- Version difference data:

____

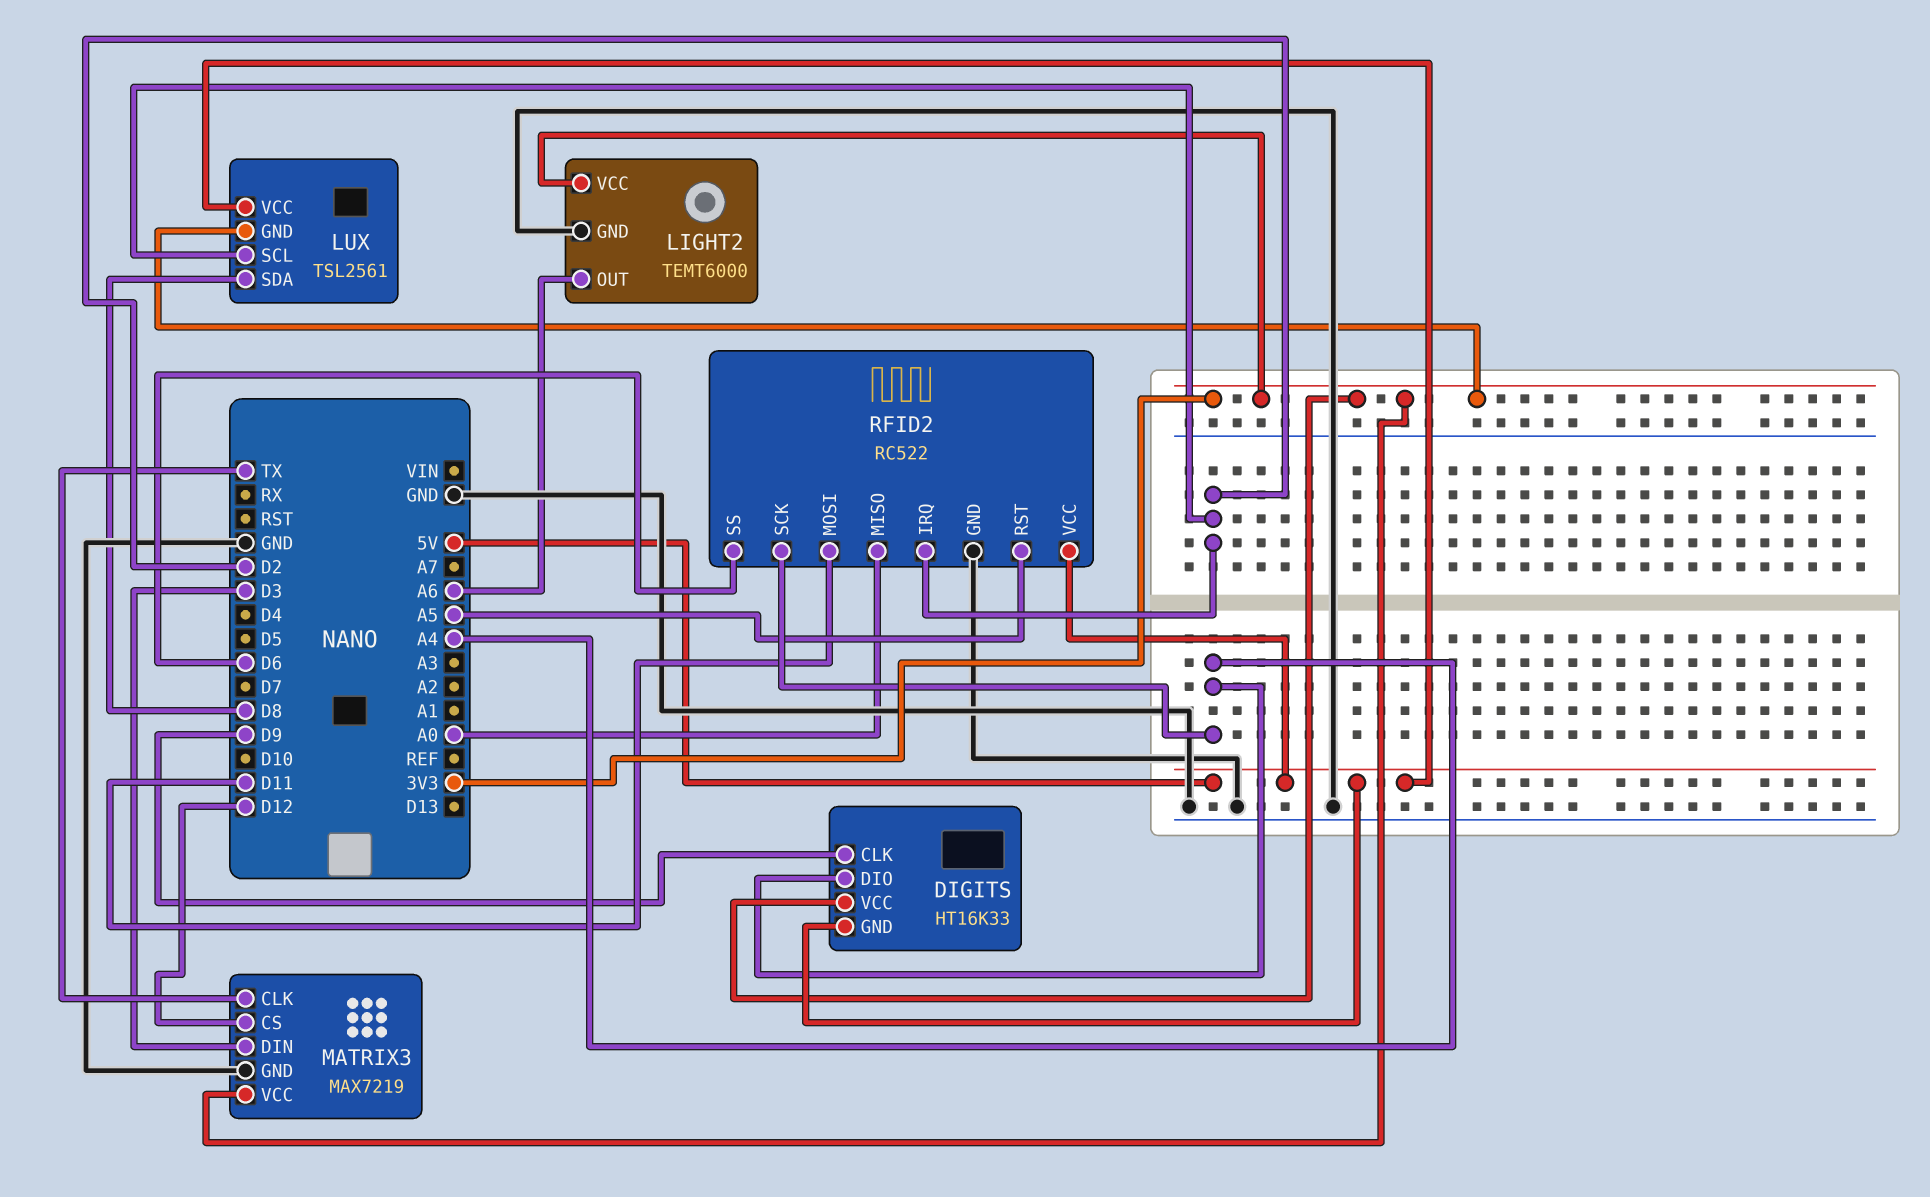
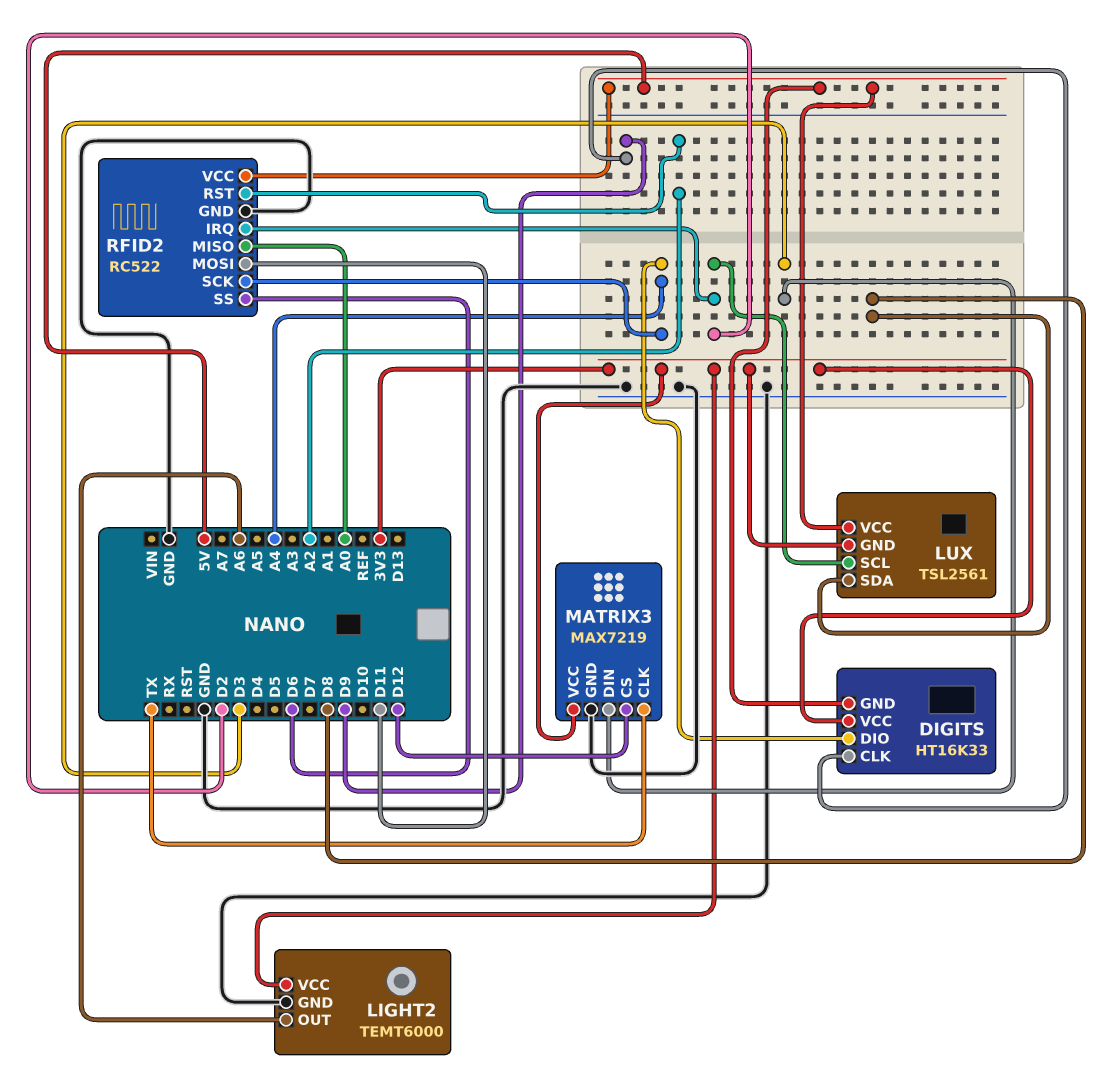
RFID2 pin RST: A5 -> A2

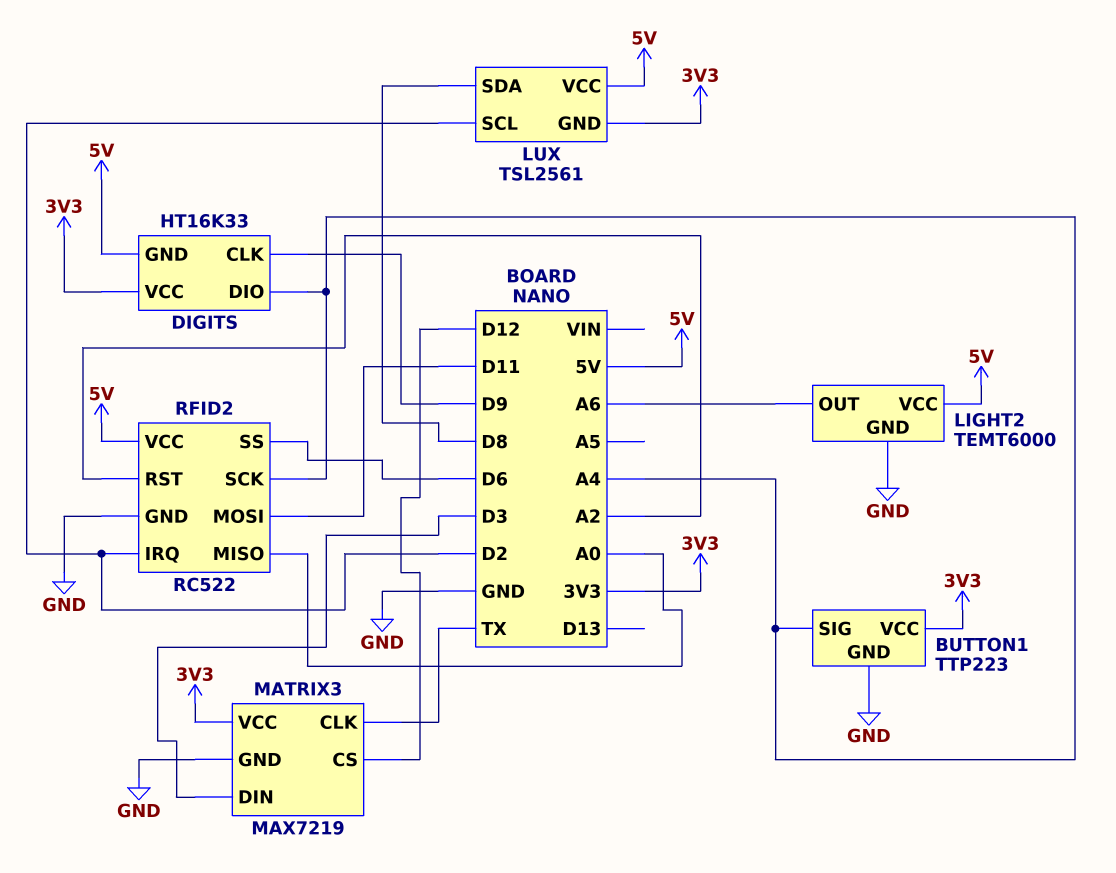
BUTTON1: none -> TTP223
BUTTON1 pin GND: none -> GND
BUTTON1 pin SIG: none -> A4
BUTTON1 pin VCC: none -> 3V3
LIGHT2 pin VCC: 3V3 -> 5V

____

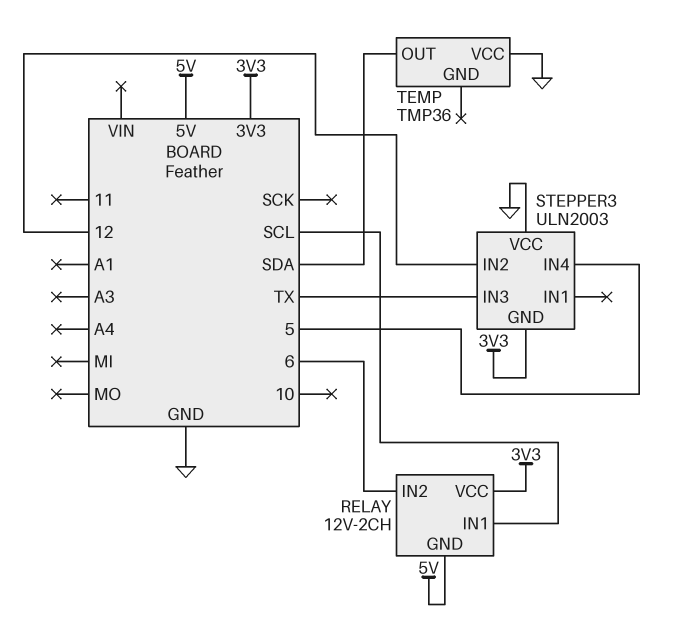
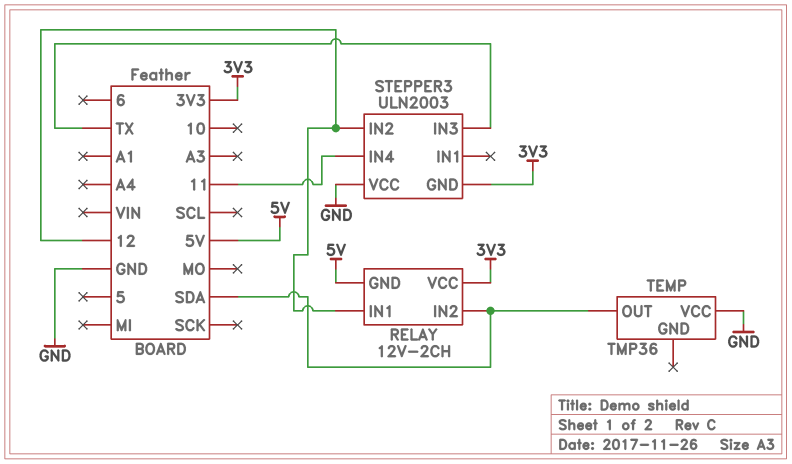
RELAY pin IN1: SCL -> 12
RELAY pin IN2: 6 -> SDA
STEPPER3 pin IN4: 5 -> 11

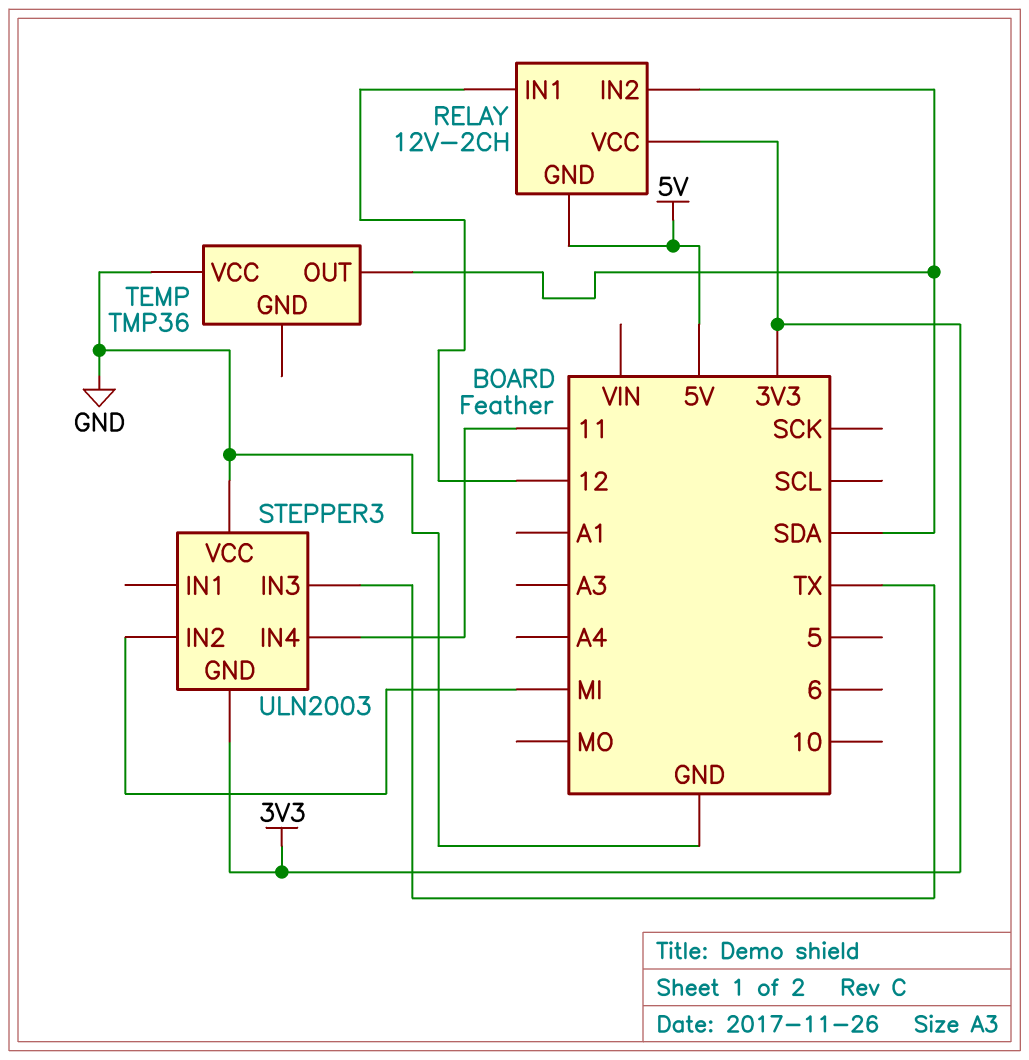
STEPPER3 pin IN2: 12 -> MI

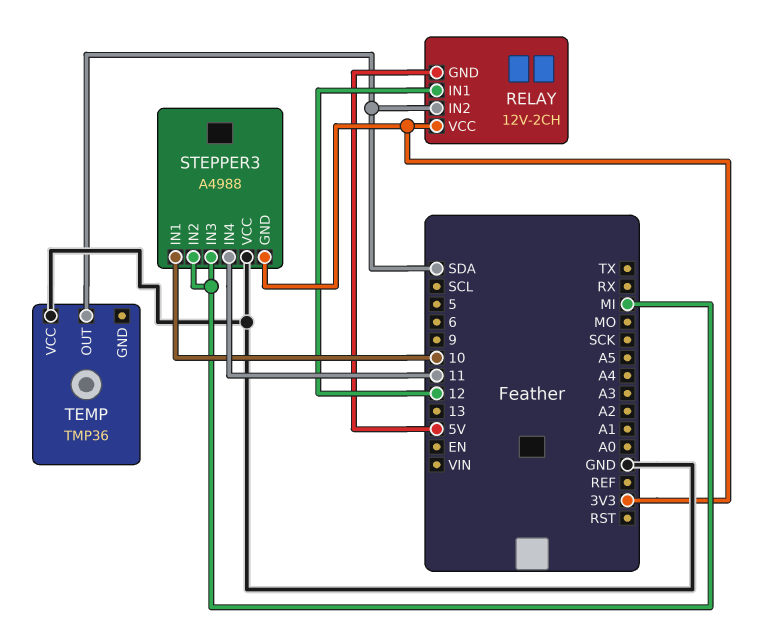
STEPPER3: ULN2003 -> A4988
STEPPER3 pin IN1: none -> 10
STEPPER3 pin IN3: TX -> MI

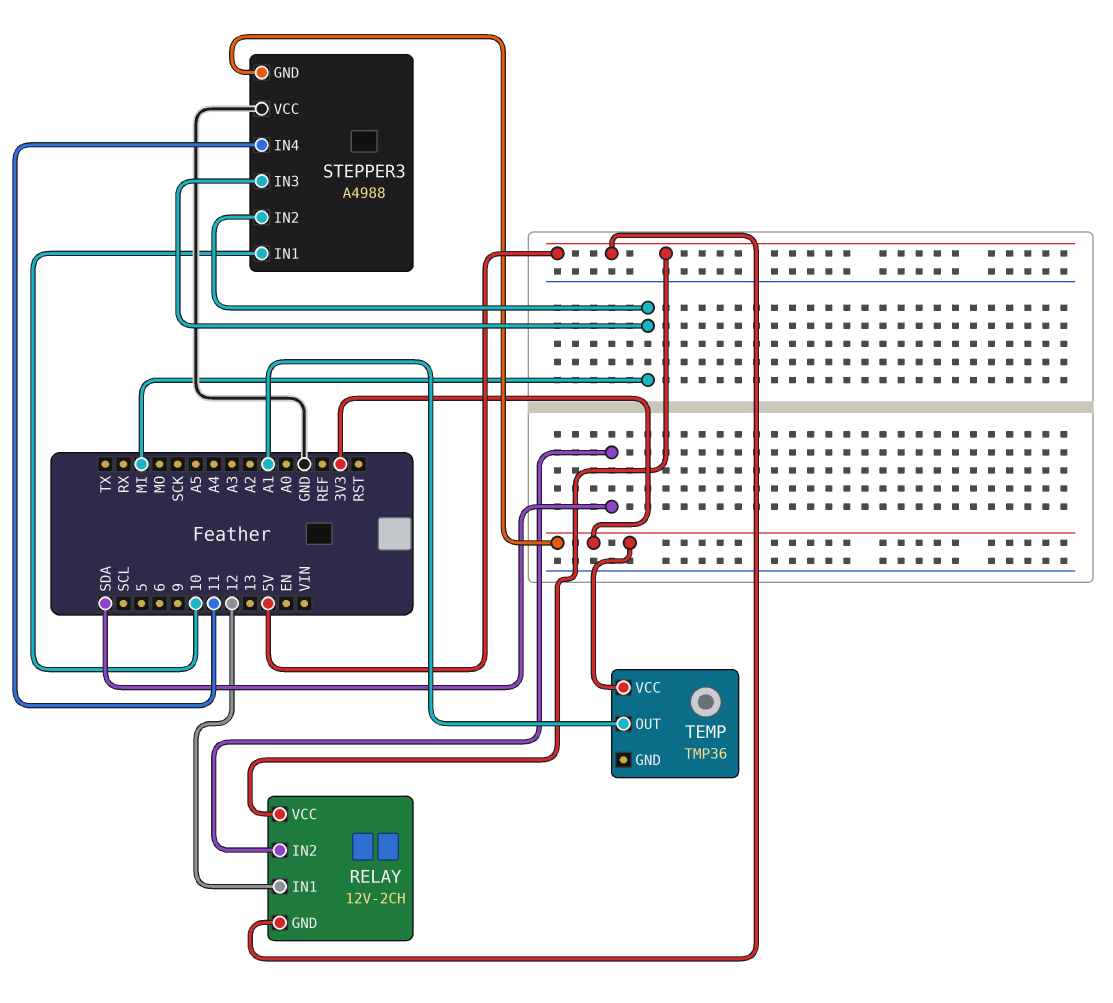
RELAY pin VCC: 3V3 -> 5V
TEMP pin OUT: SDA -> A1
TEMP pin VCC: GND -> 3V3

____

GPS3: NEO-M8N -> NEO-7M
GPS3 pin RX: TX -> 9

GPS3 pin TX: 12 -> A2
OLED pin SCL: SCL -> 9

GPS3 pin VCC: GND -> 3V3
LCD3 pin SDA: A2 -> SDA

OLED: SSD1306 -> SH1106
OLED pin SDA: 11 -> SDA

____

- Task description: In these entries, some lines may contain the string "RELAY". Give the number of such lines and nothing more.

- Solution to this exercise: 3